WHAT THE EXERCISE ASKS - Everything in the listing should be set down exactly, apart from the pictures.

GIVEN MATERIAL -
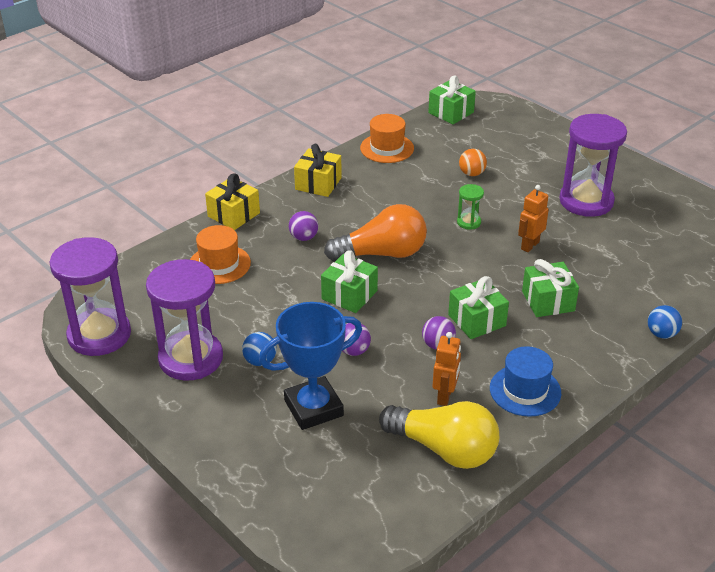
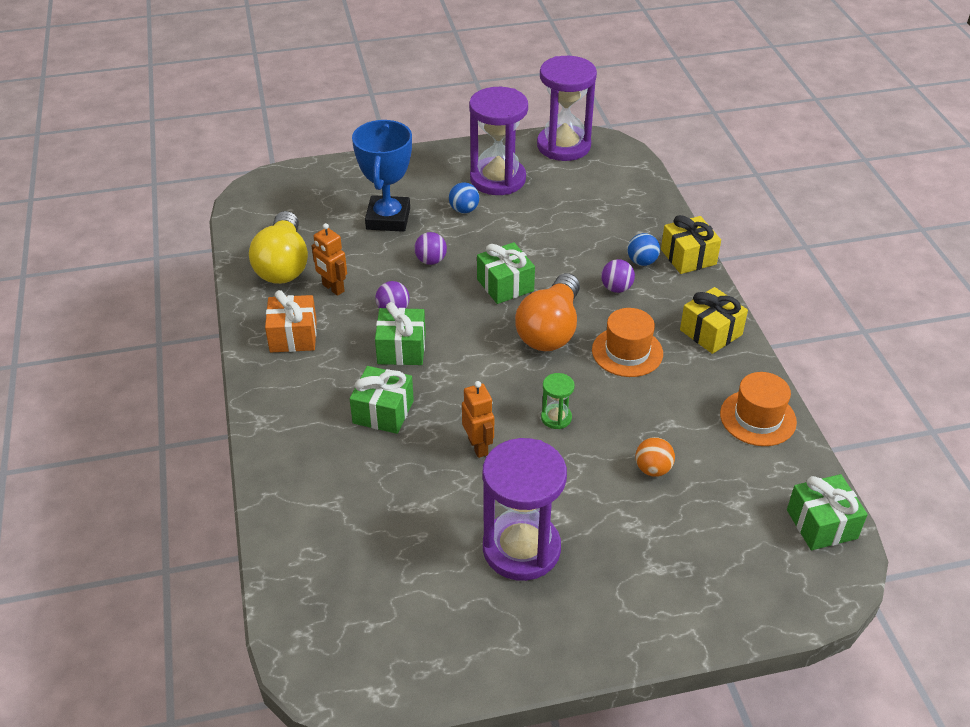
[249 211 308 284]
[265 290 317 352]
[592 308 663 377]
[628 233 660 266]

ANSWER -
[249 211 308 284]
[265 290 317 352]
[592 308 663 377]
[628 233 660 266]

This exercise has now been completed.